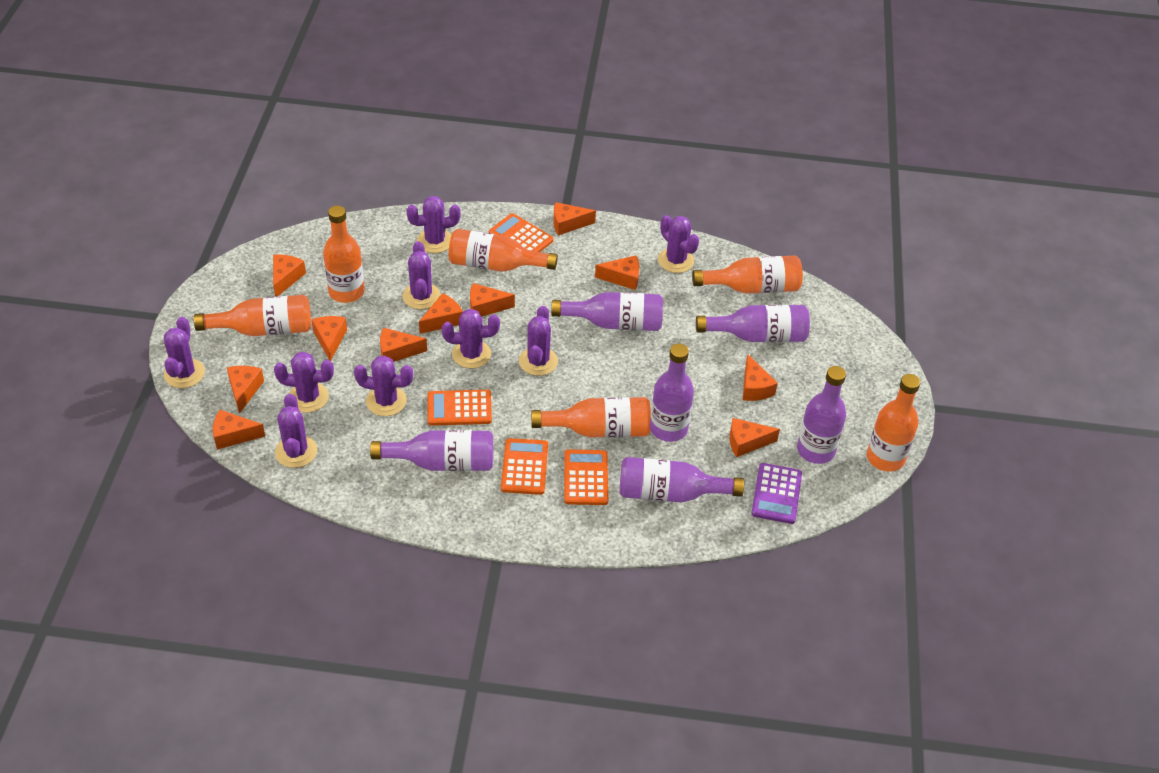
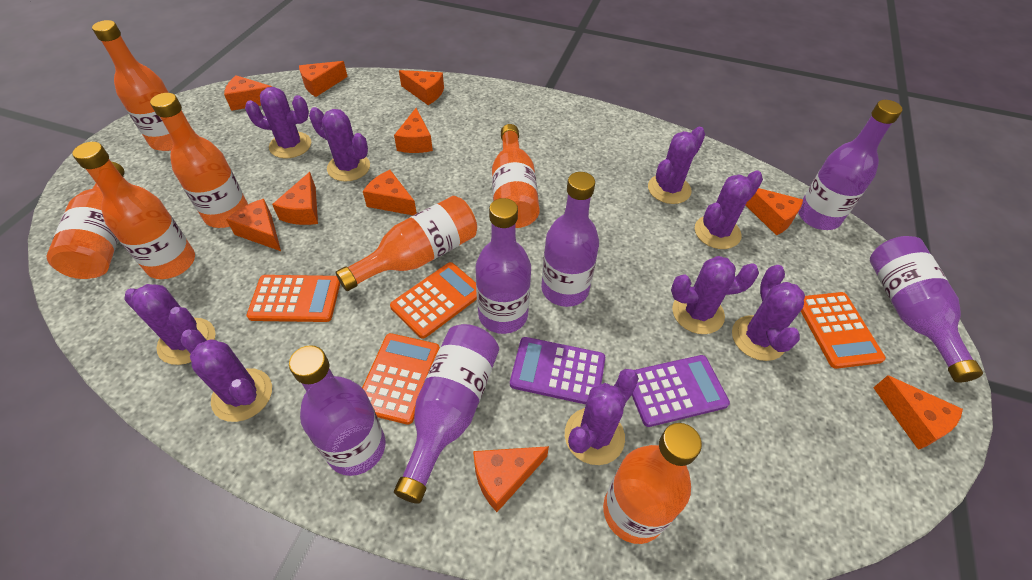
orange bottle: 6 -> 7
orange cheese: 11 -> 10
purple calculator: 1 -> 2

Activity: Copy the whole of the material above exactly, but not its images.

Task response:
orange bottle: 6 -> 7
orange cheese: 11 -> 10
purple calculator: 1 -> 2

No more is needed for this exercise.